What to do. Exclude every picture. Output verbatim the lines from the one containing "U2 pin in+: 0V -> N1" to the end of the data.

Entries provided.
******************************
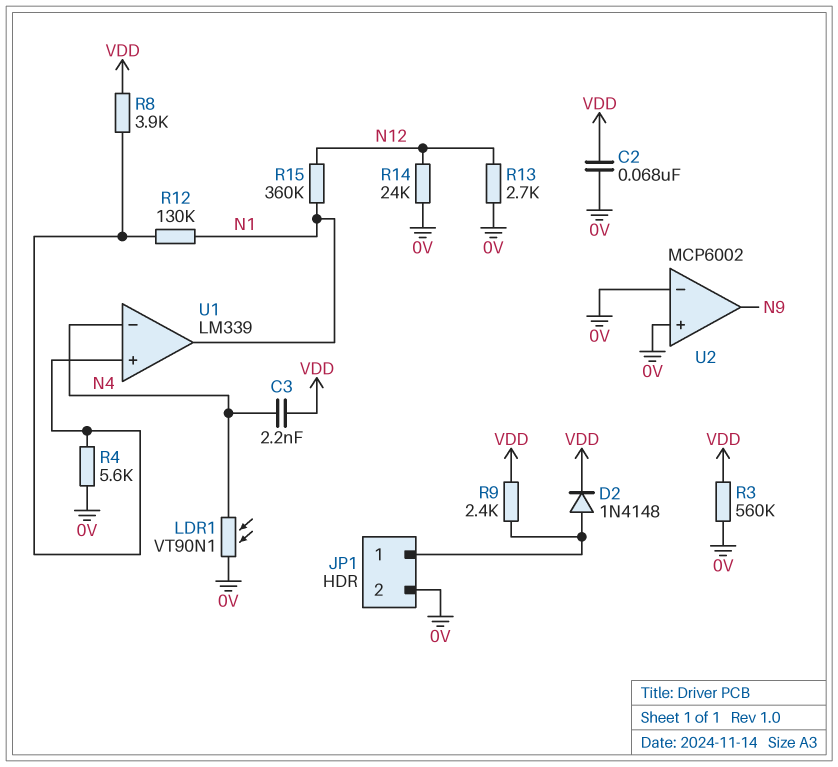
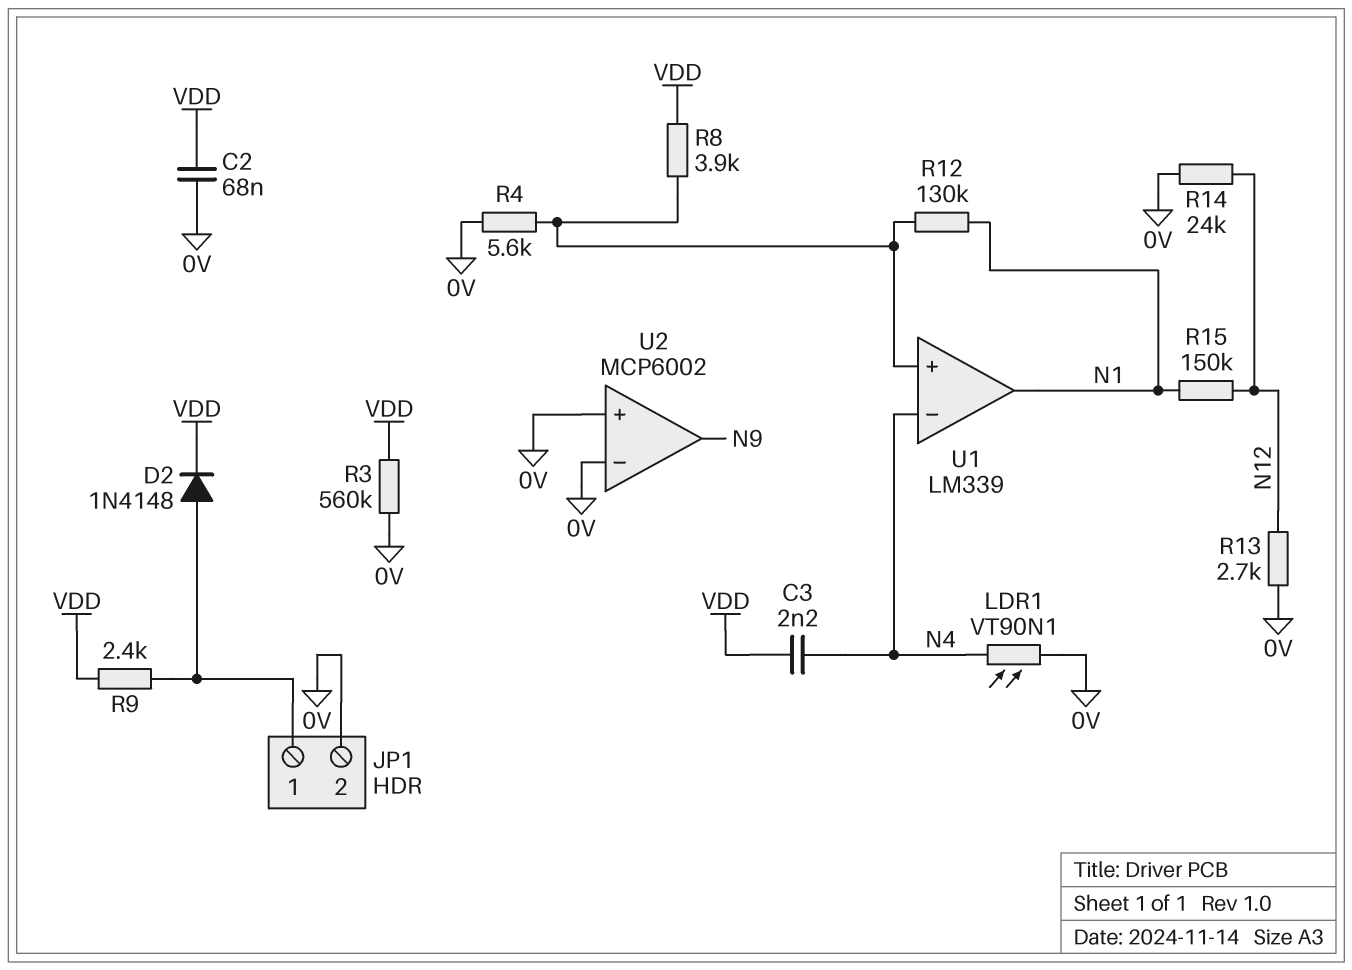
R15: 360k (N1, N12) -> 150k (N1, N12)

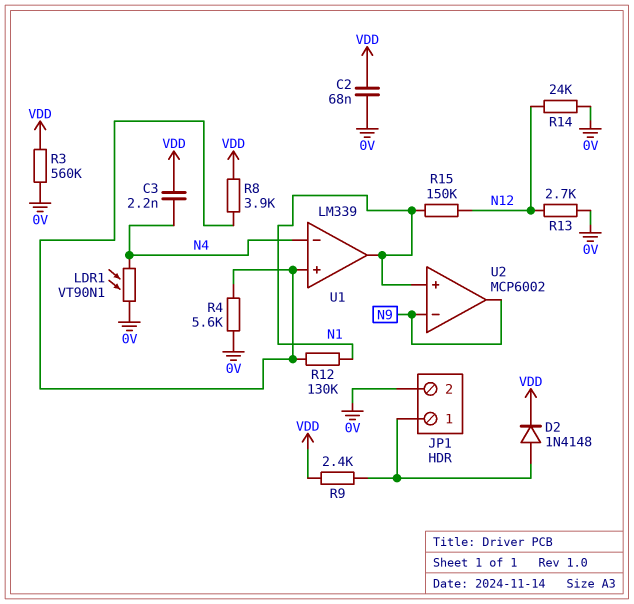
U2 pin in+: 0V -> N1
U2 pin in-: 0V -> N9

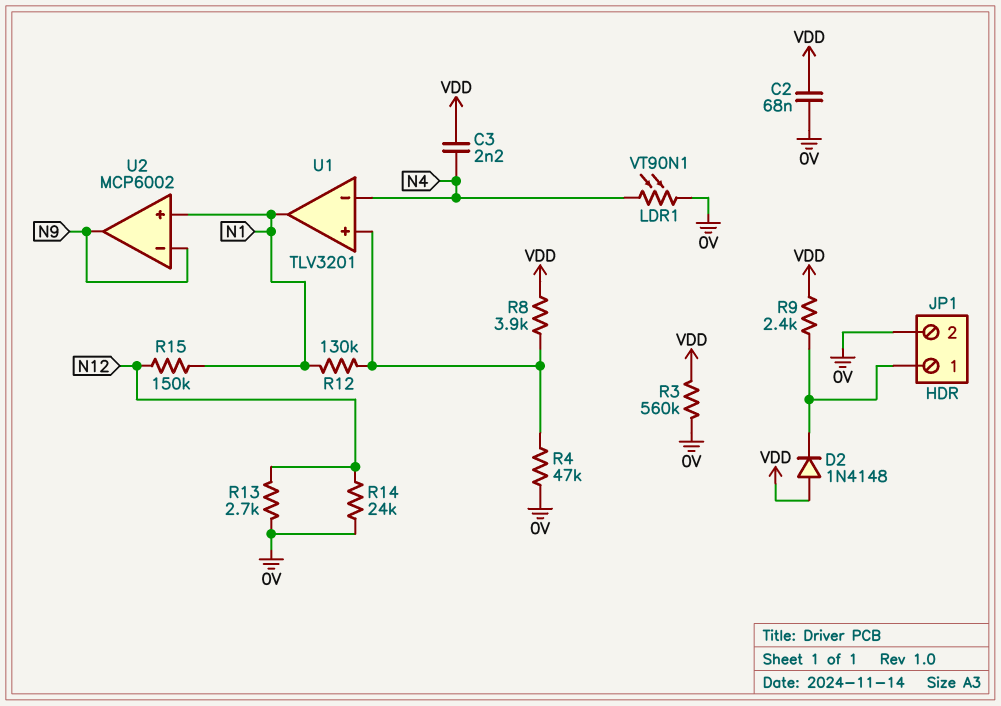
D2: diode 1N4148 (A JP1/1, K VDD) -> diode 1N4148 (A VDD, K JP1/1)
R4: 5.6k (0V, U1/in+) -> 47k (0V, U1/in+)
U1: LM339 -> TLV3201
******************************
Answer to this task.
U2 pin in+: 0V -> N1
U2 pin in-: 0V -> N9

D2: diode 1N4148 (A JP1/1, K VDD) -> diode 1N4148 (A VDD, K JP1/1)
R4: 5.6k (0V, U1/in+) -> 47k (0V, U1/in+)
U1: LM339 -> TLV3201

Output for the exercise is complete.